WHAT YOU HAVE TO DO:
Below are records with pictures; copy word for word only the lines between the line with "(535, 448) = (456, 410): blue" and the line with "(210, 157) = (393, 397): none", inclusive, and drop the pictures.

══ INPUT DATA

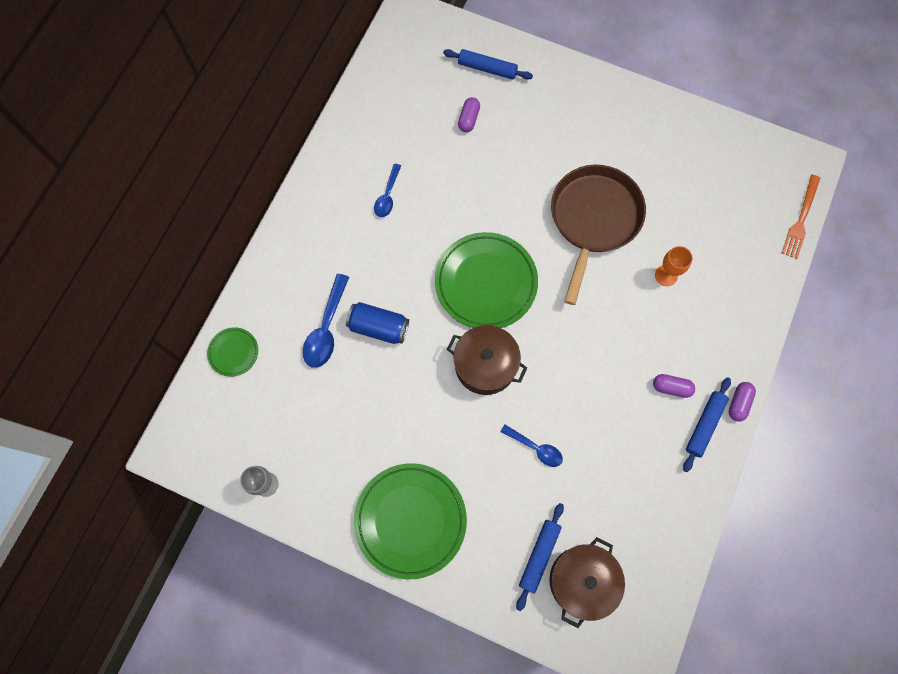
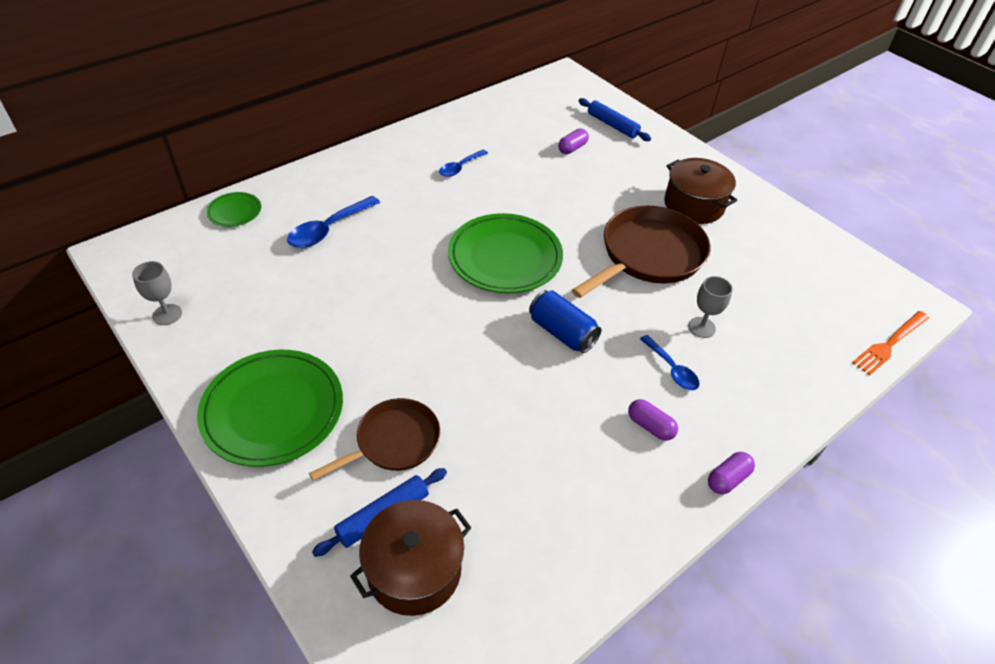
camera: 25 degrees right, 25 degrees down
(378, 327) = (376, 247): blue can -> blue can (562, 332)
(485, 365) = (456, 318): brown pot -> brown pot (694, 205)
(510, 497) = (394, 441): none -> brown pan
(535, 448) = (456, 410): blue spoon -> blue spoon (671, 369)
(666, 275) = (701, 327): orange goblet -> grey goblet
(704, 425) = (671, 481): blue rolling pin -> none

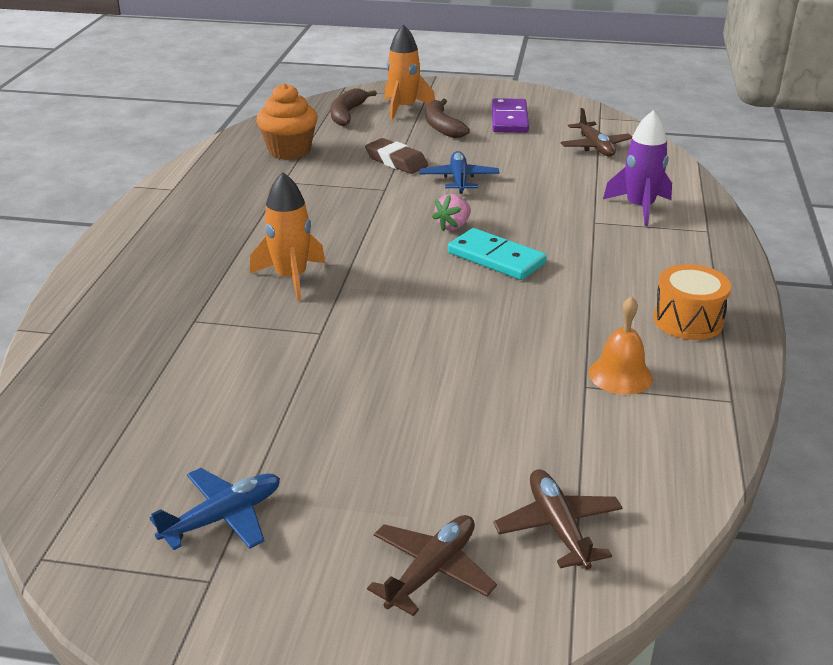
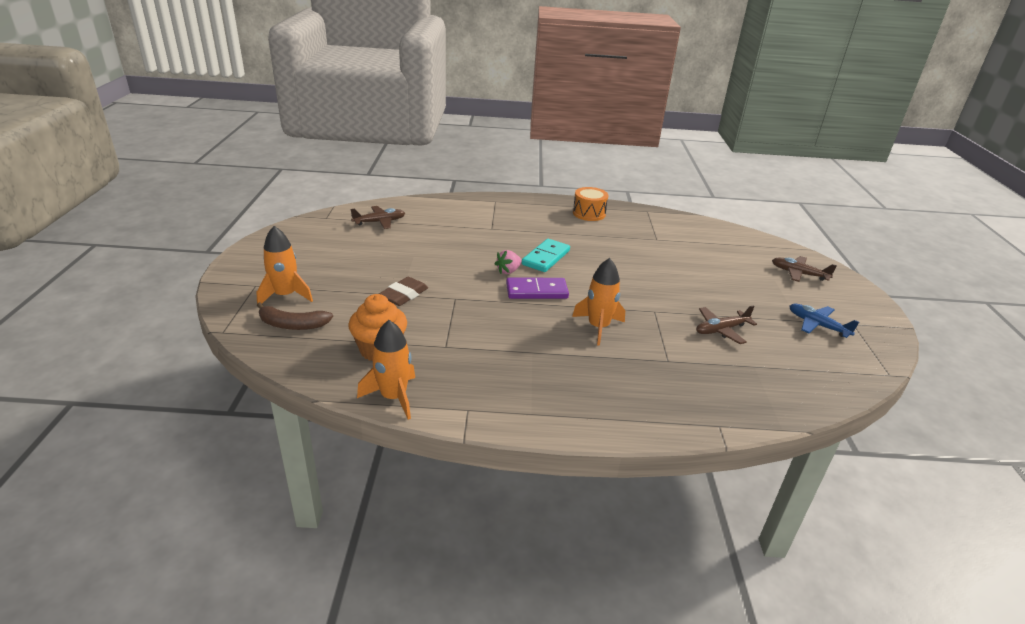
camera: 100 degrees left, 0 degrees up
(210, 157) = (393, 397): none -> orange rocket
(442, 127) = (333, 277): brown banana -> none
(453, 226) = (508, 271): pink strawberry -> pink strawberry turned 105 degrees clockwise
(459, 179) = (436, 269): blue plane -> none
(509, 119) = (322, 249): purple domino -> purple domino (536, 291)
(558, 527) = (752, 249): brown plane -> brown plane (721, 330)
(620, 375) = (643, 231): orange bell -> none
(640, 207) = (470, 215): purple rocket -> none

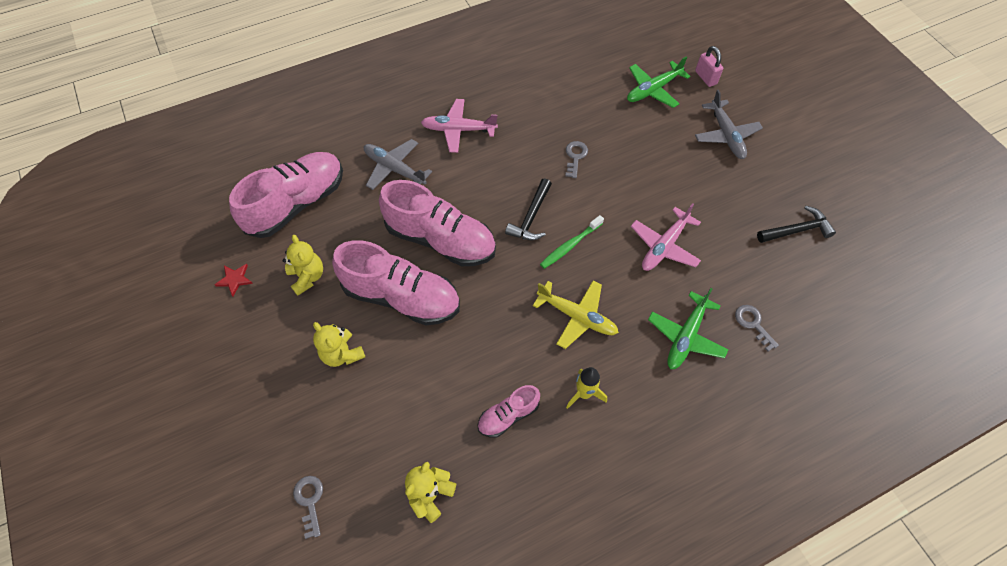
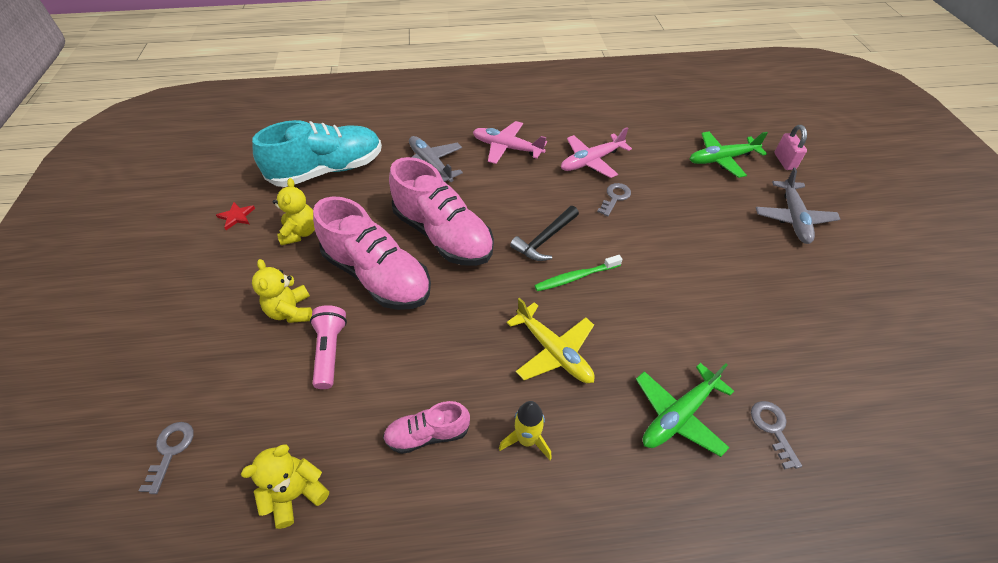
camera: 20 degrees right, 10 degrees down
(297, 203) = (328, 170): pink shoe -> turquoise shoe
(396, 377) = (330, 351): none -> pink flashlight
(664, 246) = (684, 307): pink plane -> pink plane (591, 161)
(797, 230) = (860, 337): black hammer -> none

════

RESPONSE BELOW:
(535, 448) = (456, 410): blue spoon -> blue spoon (671, 369)
(666, 275) = (701, 327): orange goblet -> grey goblet
(704, 425) = (671, 481): blue rolling pin -> none

camera: 100 degrees left, 0 degrees up
(210, 157) = (393, 397): none -> orange rocket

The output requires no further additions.